→ What the task requires
Leave the pictures out and write out the rest of the listing word for word.

→ Recorded data
=== Begin Enclosure ===
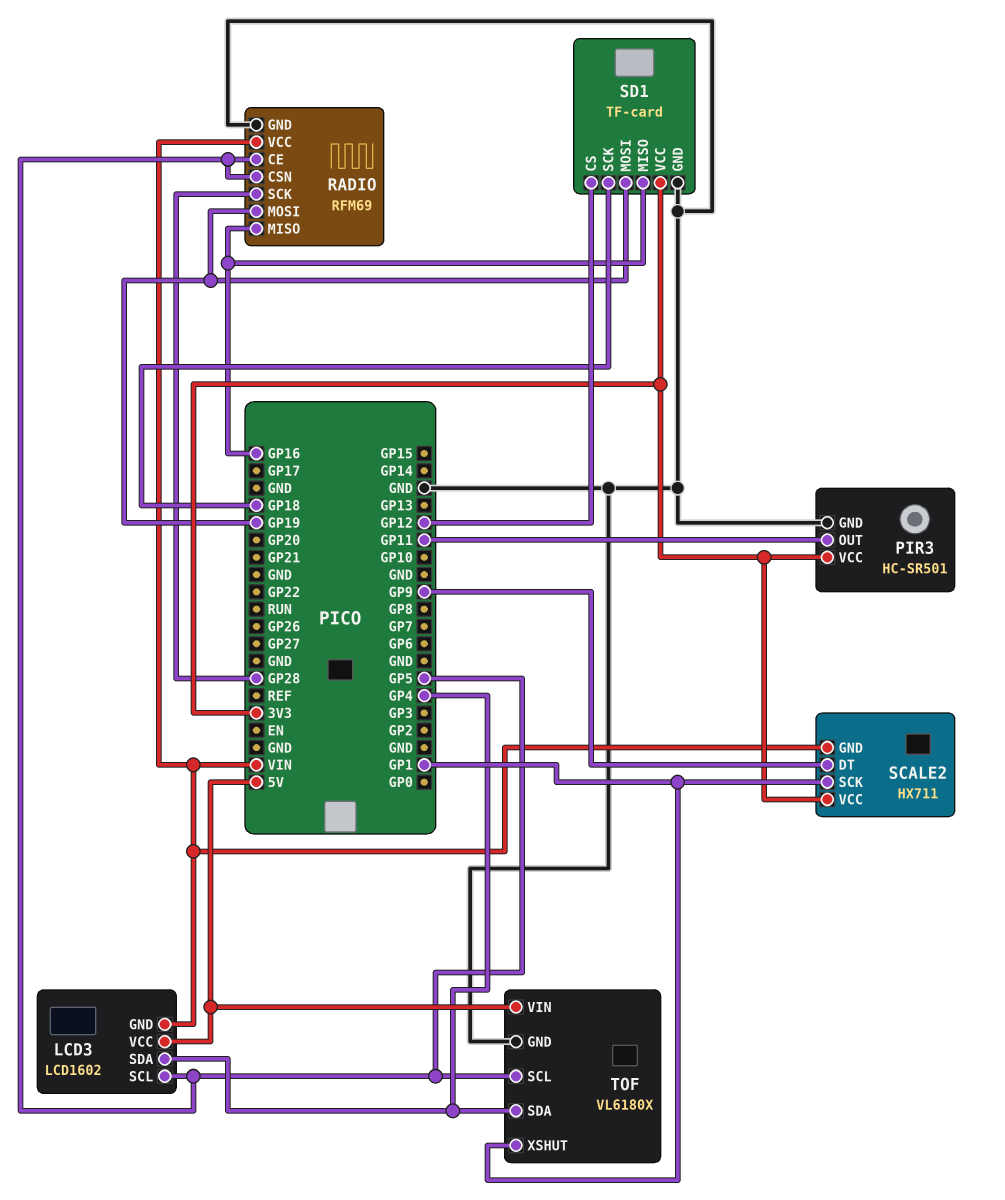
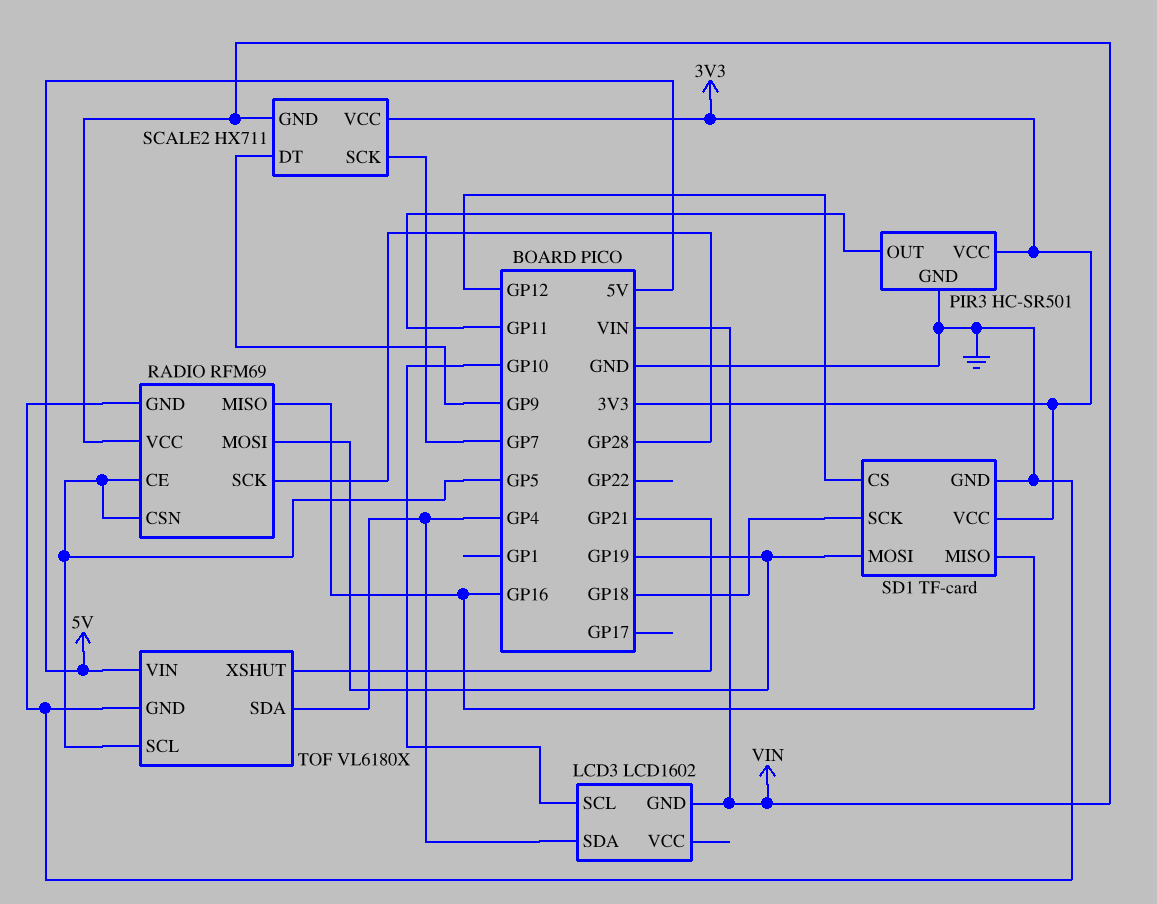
LCD3 pin SCL: GP5 -> GP10
LCD3 pin VCC: 5V -> none
SCALE2 pin SCK: GP1 -> GP7
TOF pin XSHUT: GP1 -> GP21

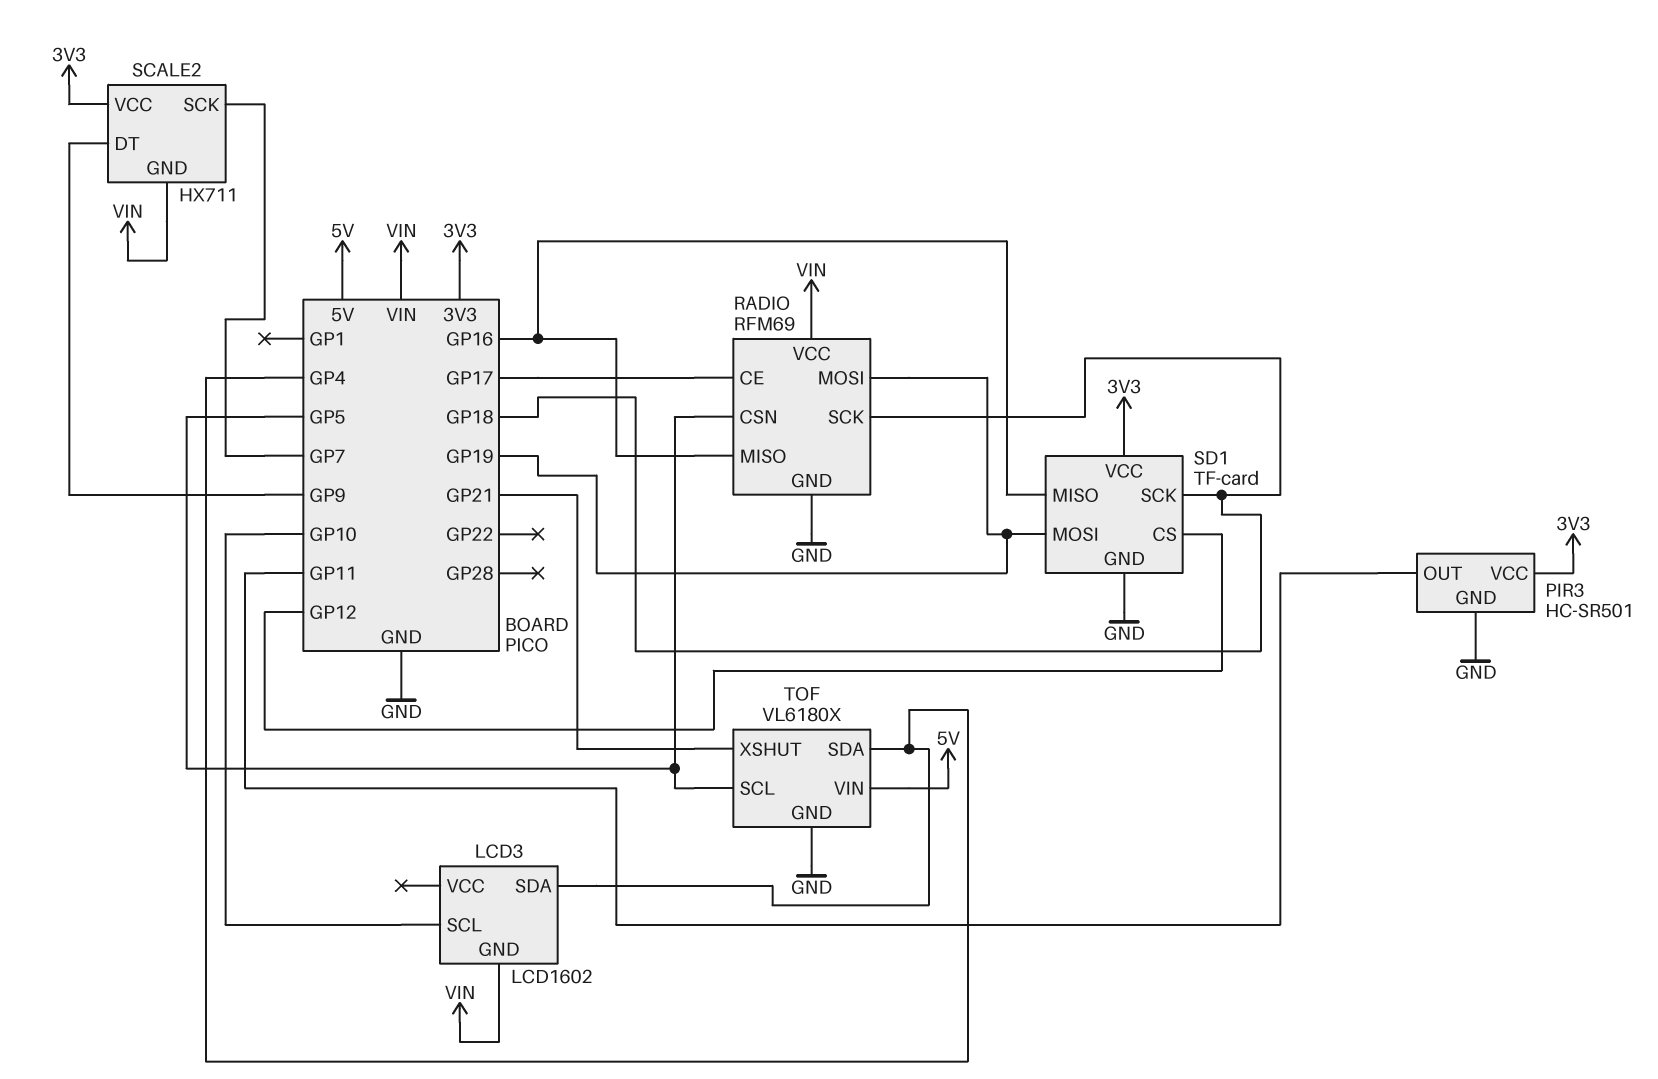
RADIO pin CE: GP5 -> GP17
RADIO pin SCK: GP28 -> GP18

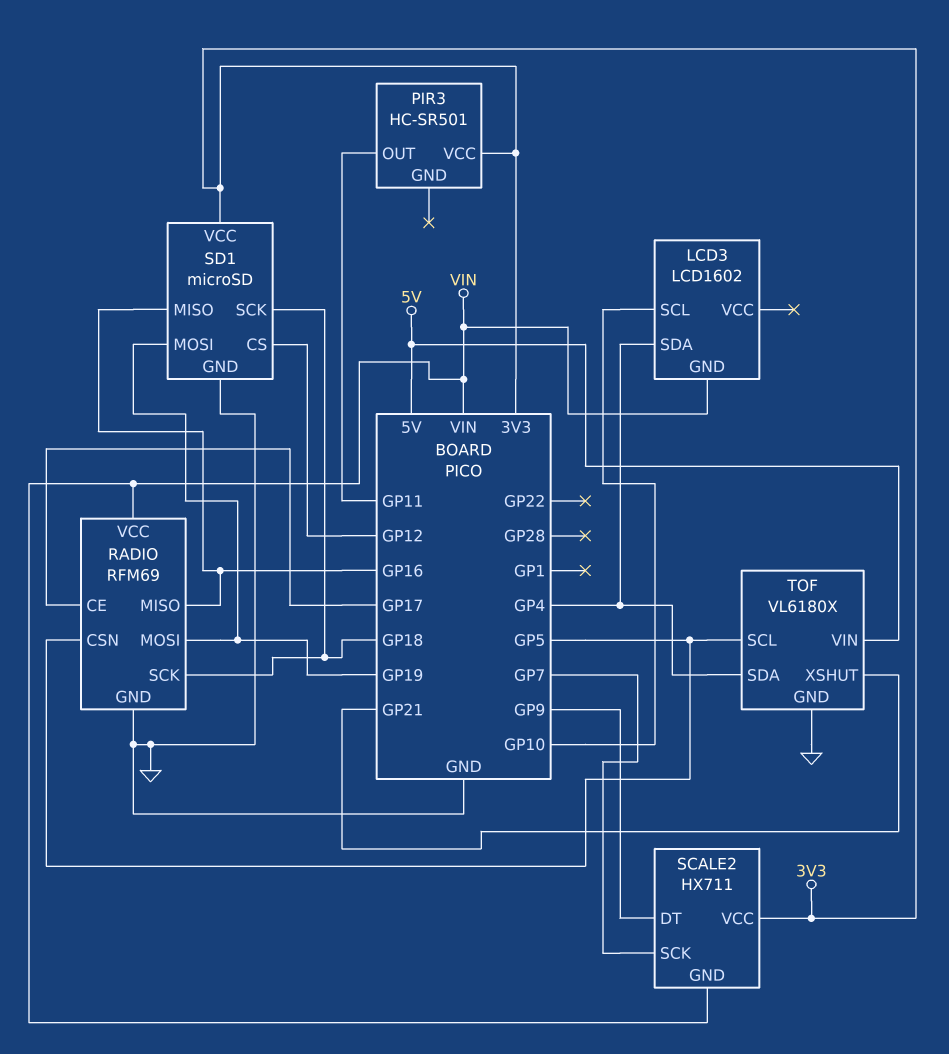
PIR3 pin GND: GND -> none
SD1: TF-card -> microSD

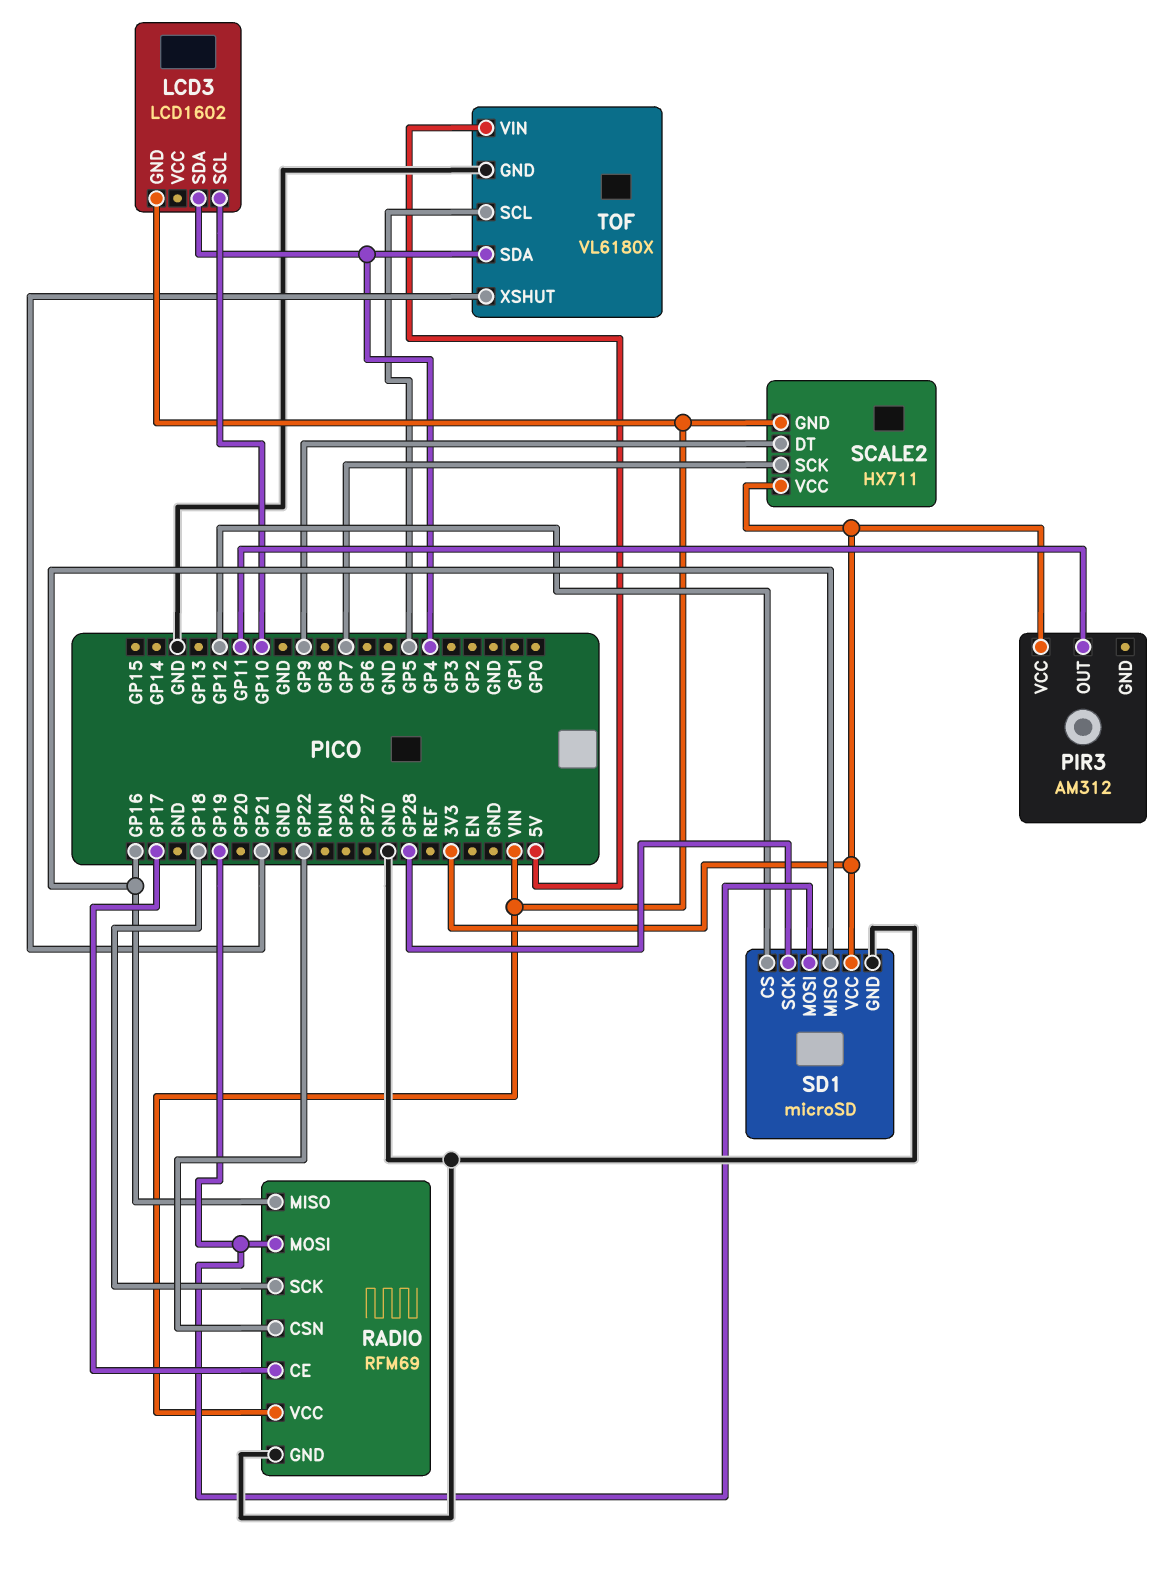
PIR3: HC-SR501 -> AM312
RADIO pin CSN: GP5 -> GP22
SD1 pin SCK: GP18 -> GP28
=== End Enclosure ===
→ The answer
LCD3 pin SCL: GP5 -> GP10
LCD3 pin VCC: 5V -> none
SCALE2 pin SCK: GP1 -> GP7
TOF pin XSHUT: GP1 -> GP21

RADIO pin CE: GP5 -> GP17
RADIO pin SCK: GP28 -> GP18

PIR3 pin GND: GND -> none
SD1: TF-card -> microSD

PIR3: HC-SR501 -> AM312
RADIO pin CSN: GP5 -> GP22
SD1 pin SCK: GP18 -> GP28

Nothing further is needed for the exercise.